BEGIN Source information
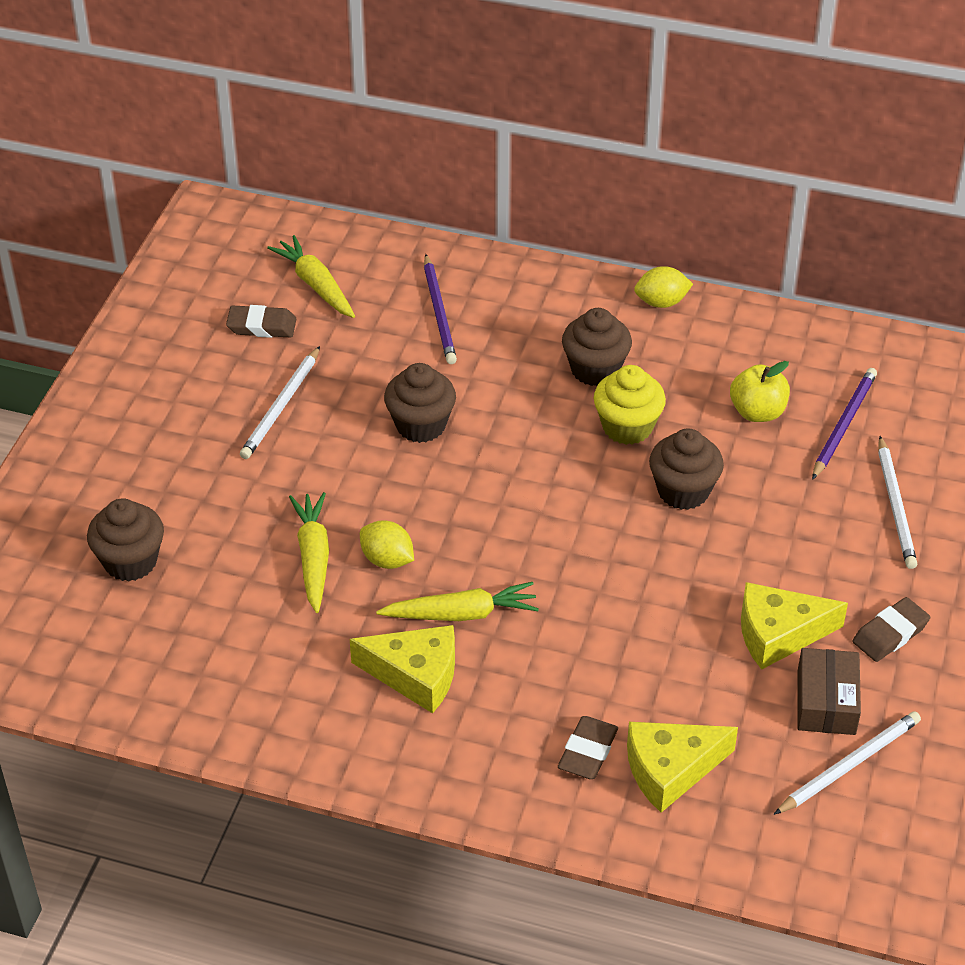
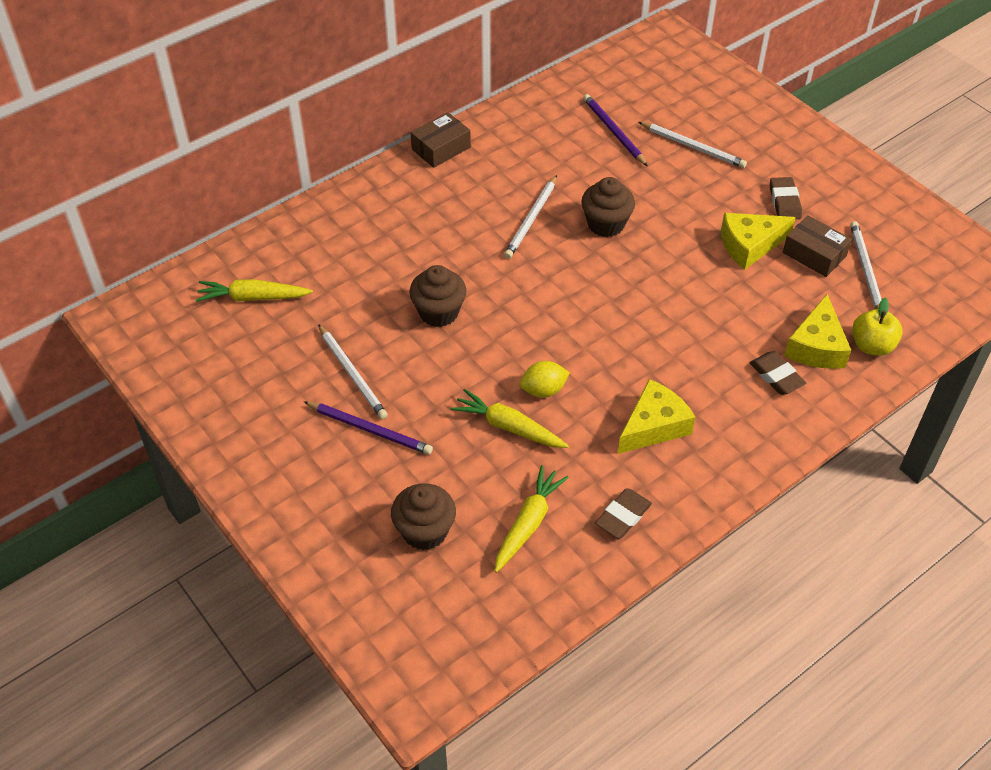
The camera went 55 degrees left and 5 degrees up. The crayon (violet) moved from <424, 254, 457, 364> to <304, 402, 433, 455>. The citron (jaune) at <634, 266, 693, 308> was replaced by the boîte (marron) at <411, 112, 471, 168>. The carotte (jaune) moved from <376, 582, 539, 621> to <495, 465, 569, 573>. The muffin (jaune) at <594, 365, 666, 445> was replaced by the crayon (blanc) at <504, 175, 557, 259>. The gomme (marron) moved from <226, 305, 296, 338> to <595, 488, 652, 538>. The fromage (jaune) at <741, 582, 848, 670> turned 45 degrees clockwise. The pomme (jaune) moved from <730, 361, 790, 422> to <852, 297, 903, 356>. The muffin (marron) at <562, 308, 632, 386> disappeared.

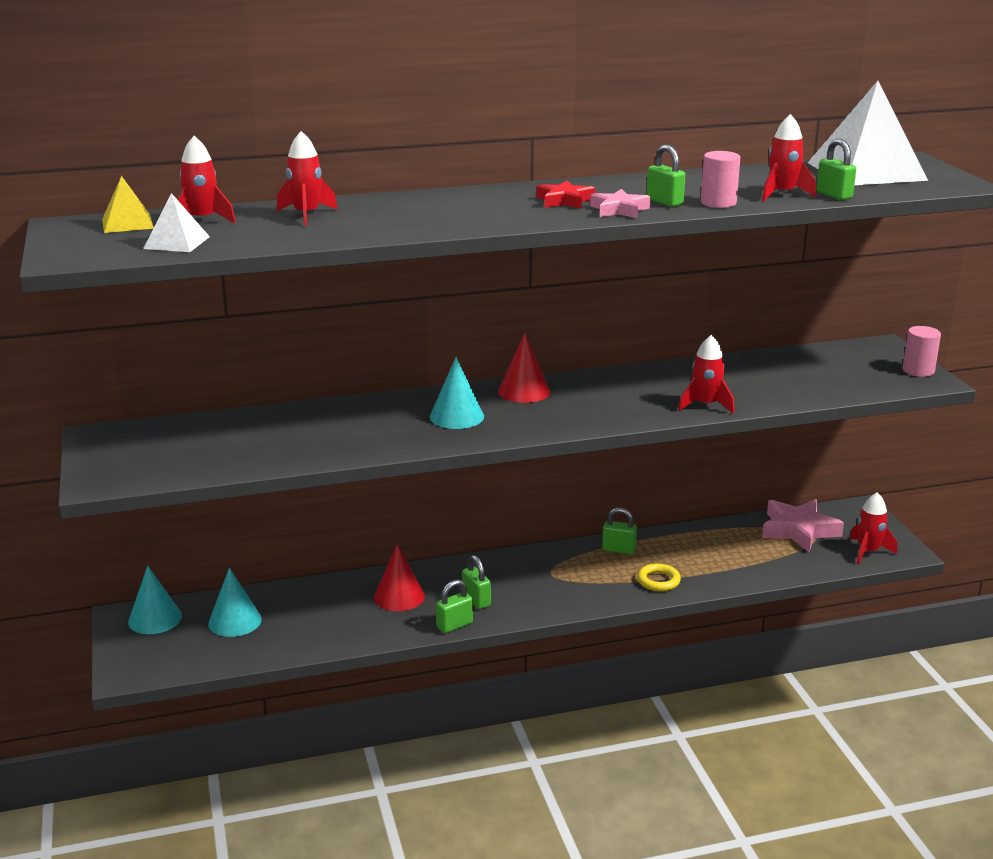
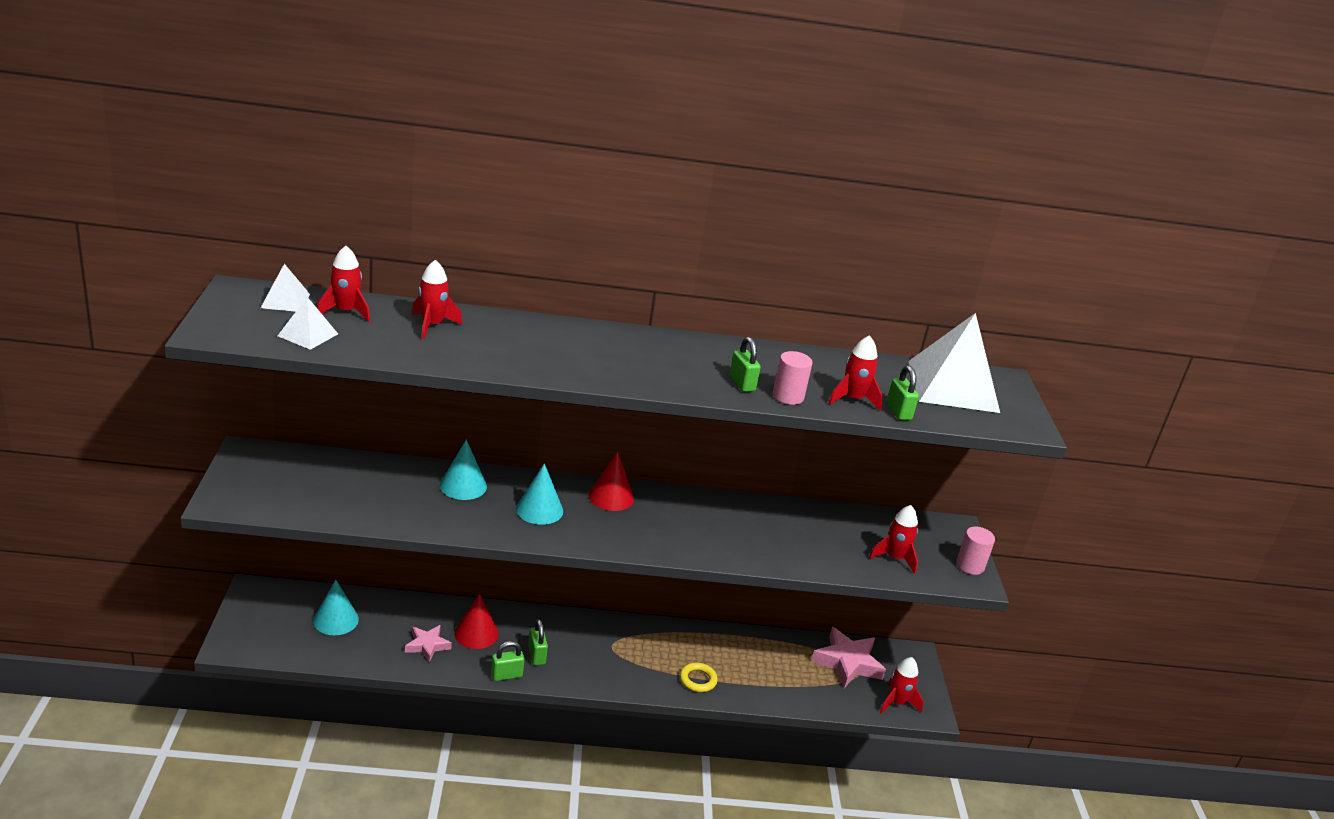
The camera went 10 degrees right and 5 degrees up. The pyramide (jaune) at <102, 176, 154, 233> became the pyramide (blanc) at <261, 264, 310, 312>. The étoile (rose) moved from <590, 189, 651, 218> to <405, 625, 452, 663>. The cône (turquoise) moved from <128, 566, 182, 634> to <440, 440, 487, 500>. The fusée (rouge) moved from <678, 335, 734, 414> to <869, 505, 918, 574>. The étoile (rouge) at <537, 180, 595, 209> disappeared. The cadenas (vert) at <602, 507, 637, 554> disappeared.

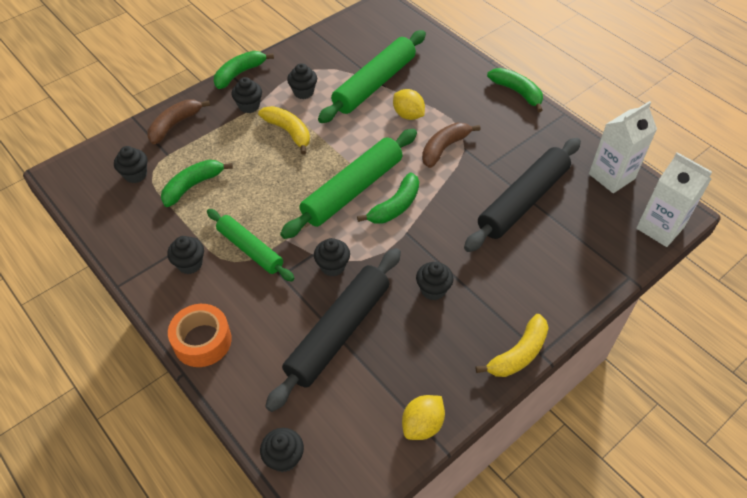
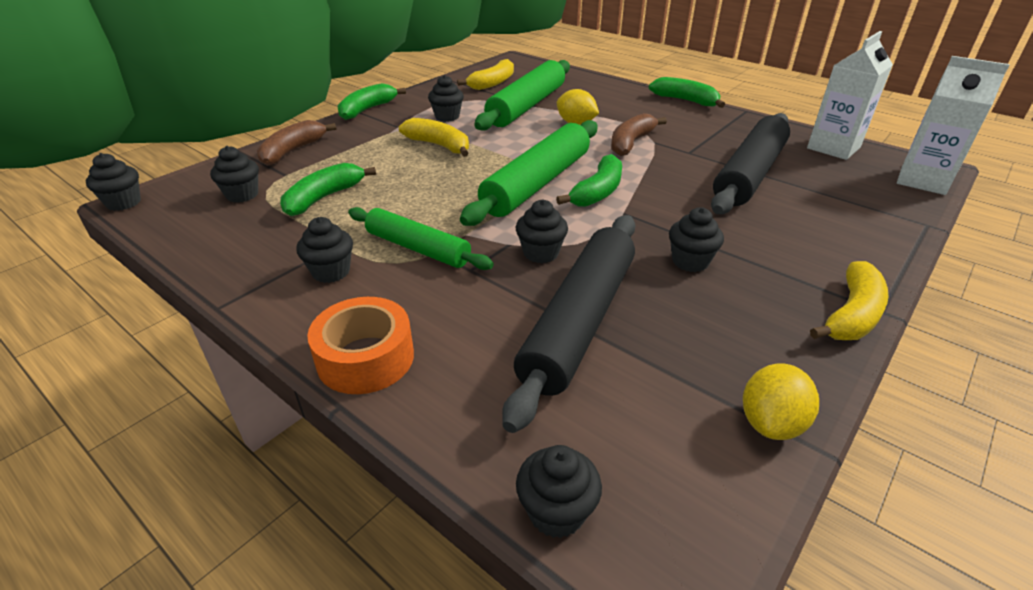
The camera went 10 degrees left and 15 degrees down. The muffin (noir) moved from <231, 77, 262, 113> to <86, 153, 141, 211>. The banane (jaune) at <457, 59, 514, 90> appeared.

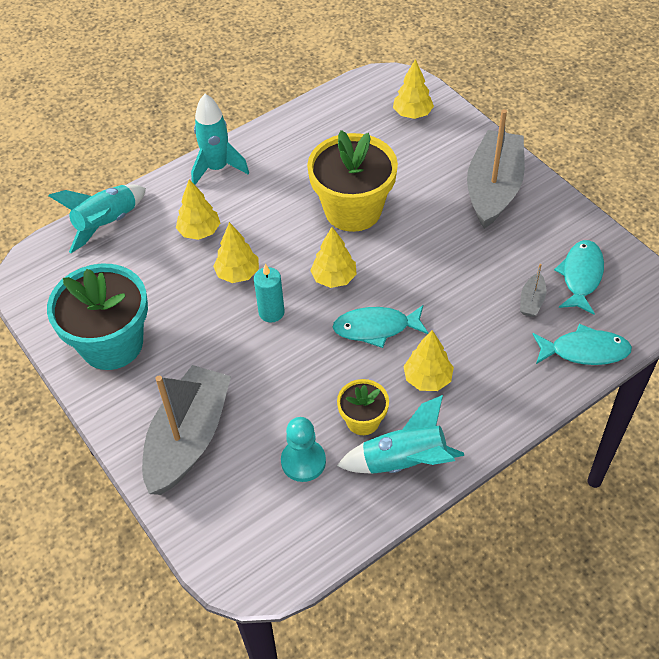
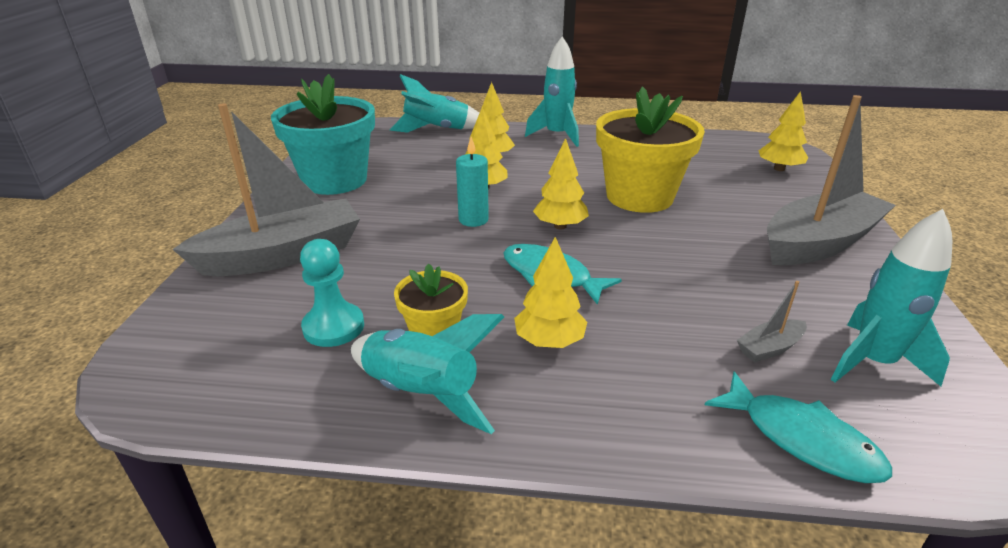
The camera went 40 degrees right and 20 degrees down. The poisson (turquoise) at <554, 240, 604, 314> was replaced by the fusée (turquoise) at <830, 209, 952, 386>.

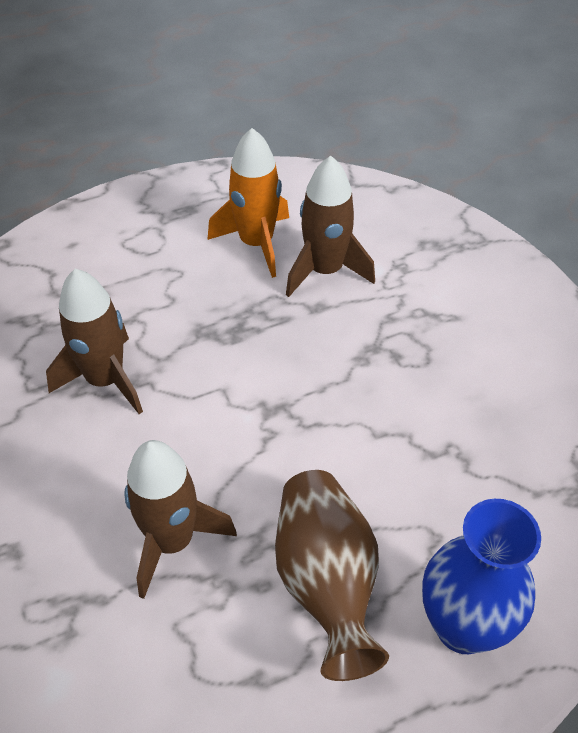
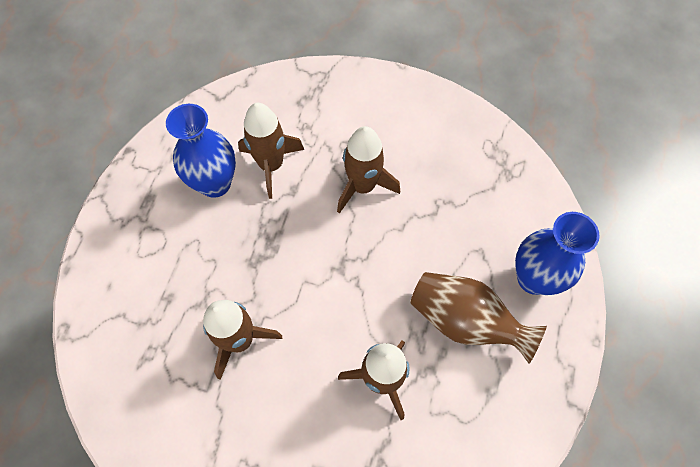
The camera went 50 degrees left and 15 degrees up. The fusée (orange) at <207, 128, 289, 278> was replaced by the vase (bleu) at <166, 104, 236, 198>. The fusée (marron) at <337, 126, 400, 214> appeared.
END Source information
What you are asked to do | Here the job is to print all the data exactly, skipping any image.

Output of the exercise |
The camera went 55 degrees left and 5 degrees up. The crayon (violet) moved from <424, 254, 457, 364> to <304, 402, 433, 455>. The citron (jaune) at <634, 266, 693, 308> was replaced by the boîte (marron) at <411, 112, 471, 168>. The carotte (jaune) moved from <376, 582, 539, 621> to <495, 465, 569, 573>. The muffin (jaune) at <594, 365, 666, 445> was replaced by the crayon (blanc) at <504, 175, 557, 259>. The gomme (marron) moved from <226, 305, 296, 338> to <595, 488, 652, 538>. The fromage (jaune) at <741, 582, 848, 670> turned 45 degrees clockwise. The pomme (jaune) moved from <730, 361, 790, 422> to <852, 297, 903, 356>. The muffin (marron) at <562, 308, 632, 386> disappeared.

The camera went 10 degrees right and 5 degrees up. The pyramide (jaune) at <102, 176, 154, 233> became the pyramide (blanc) at <261, 264, 310, 312>. The étoile (rose) moved from <590, 189, 651, 218> to <405, 625, 452, 663>. The cône (turquoise) moved from <128, 566, 182, 634> to <440, 440, 487, 500>. The fusée (rouge) moved from <678, 335, 734, 414> to <869, 505, 918, 574>. The étoile (rouge) at <537, 180, 595, 209> disappeared. The cadenas (vert) at <602, 507, 637, 554> disappeared.

The camera went 10 degrees left and 15 degrees down. The muffin (noir) moved from <231, 77, 262, 113> to <86, 153, 141, 211>. The banane (jaune) at <457, 59, 514, 90> appeared.

The camera went 40 degrees right and 20 degrees down. The poisson (turquoise) at <554, 240, 604, 314> was replaced by the fusée (turquoise) at <830, 209, 952, 386>.

The camera went 50 degrees left and 15 degrees up. The fusée (orange) at <207, 128, 289, 278> was replaced by the vase (bleu) at <166, 104, 236, 198>. The fusée (marron) at <337, 126, 400, 214> appeared.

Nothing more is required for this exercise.